Set down all of the entries below exactly, and omit the pictures.
--- Extracted material Enclosed Below ---
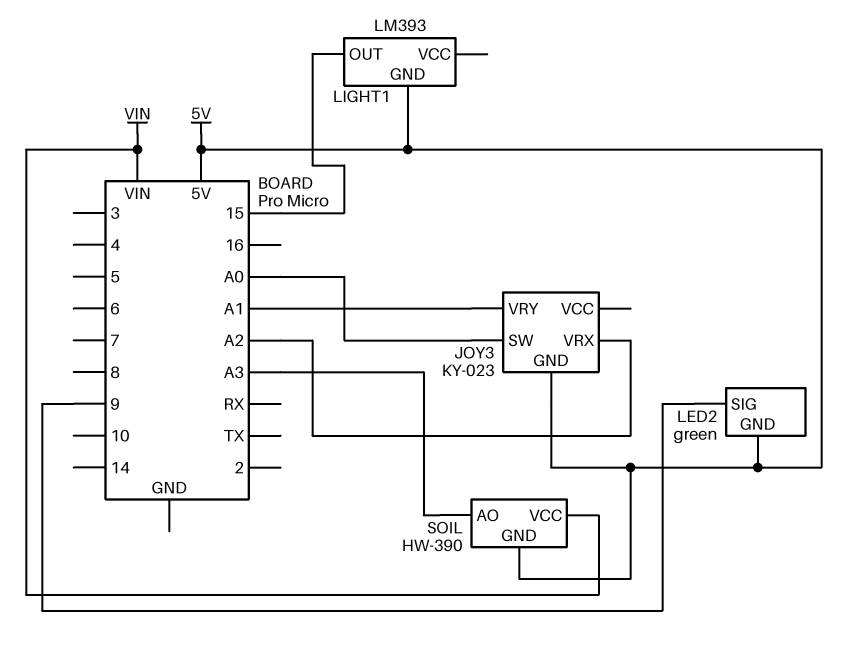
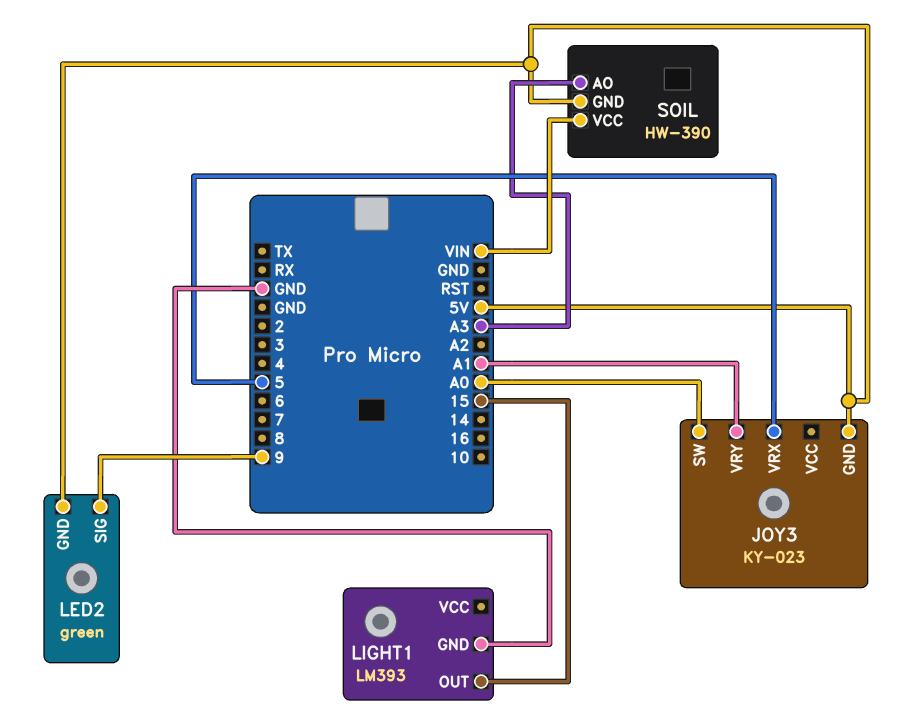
JOY3 pin VRX: A2 -> 5
LIGHT1 pin GND: 5V -> GND

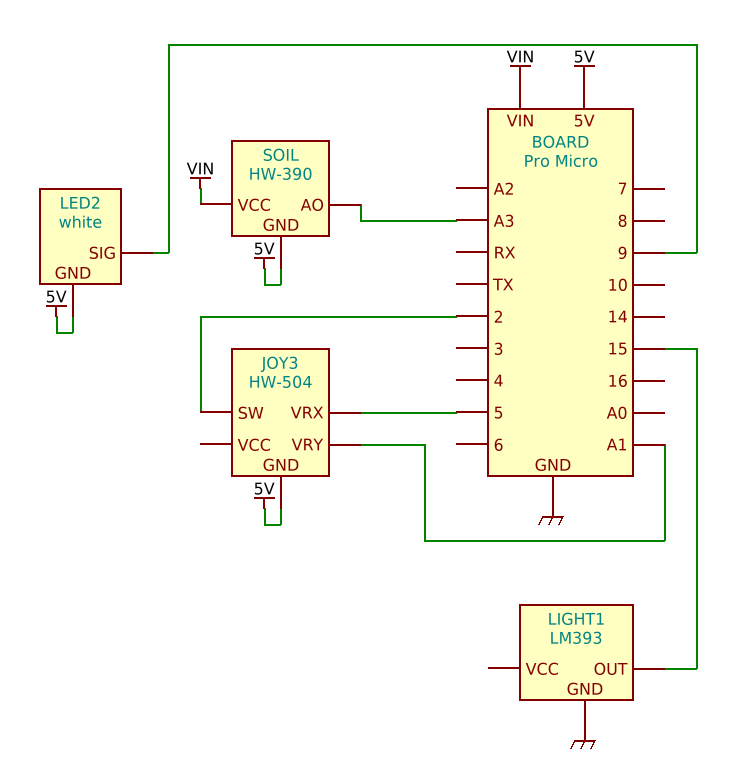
JOY3: KY-023 -> HW-504
JOY3 pin SW: A0 -> 2
LED2: green -> white

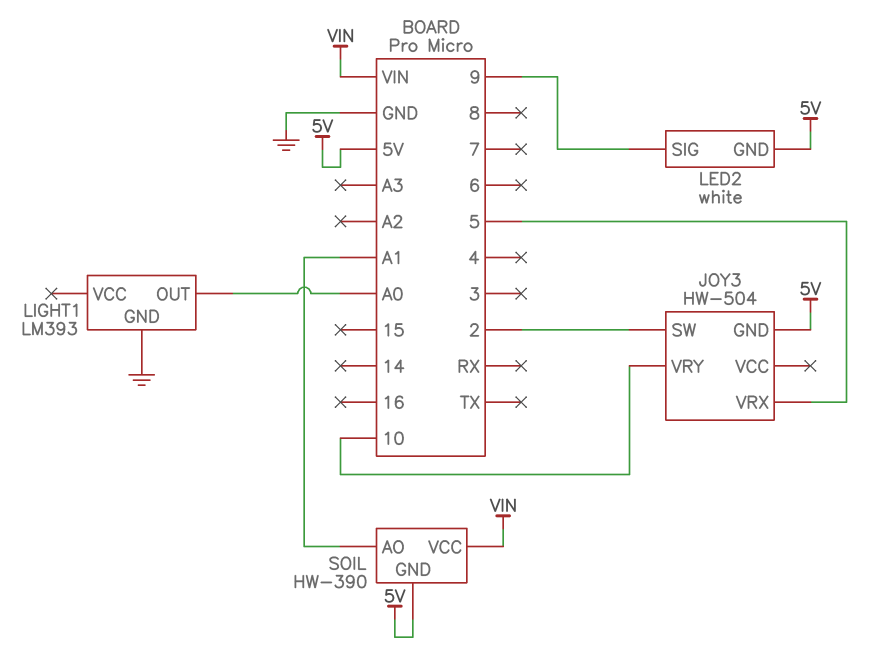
JOY3 pin VRY: A1 -> 10
LIGHT1 pin OUT: 15 -> A0
SOIL pin AO: A3 -> A1

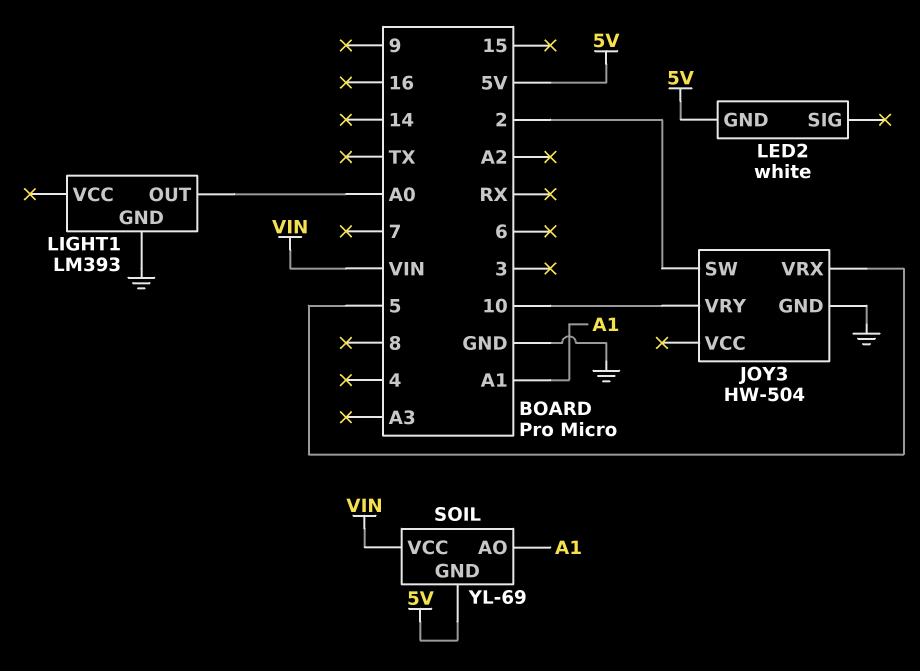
JOY3 pin GND: 5V -> GND
LED2 pin SIG: 9 -> none
SOIL: HW-390 -> YL-69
--- End of Enclosed Extracted material ---
* Reply to the task:
JOY3 pin VRX: A2 -> 5
LIGHT1 pin GND: 5V -> GND

JOY3: KY-023 -> HW-504
JOY3 pin SW: A0 -> 2
LED2: green -> white

JOY3 pin VRY: A1 -> 10
LIGHT1 pin OUT: 15 -> A0
SOIL pin AO: A3 -> A1

JOY3 pin GND: 5V -> GND
LED2 pin SIG: 9 -> none
SOIL: HW-390 -> YL-69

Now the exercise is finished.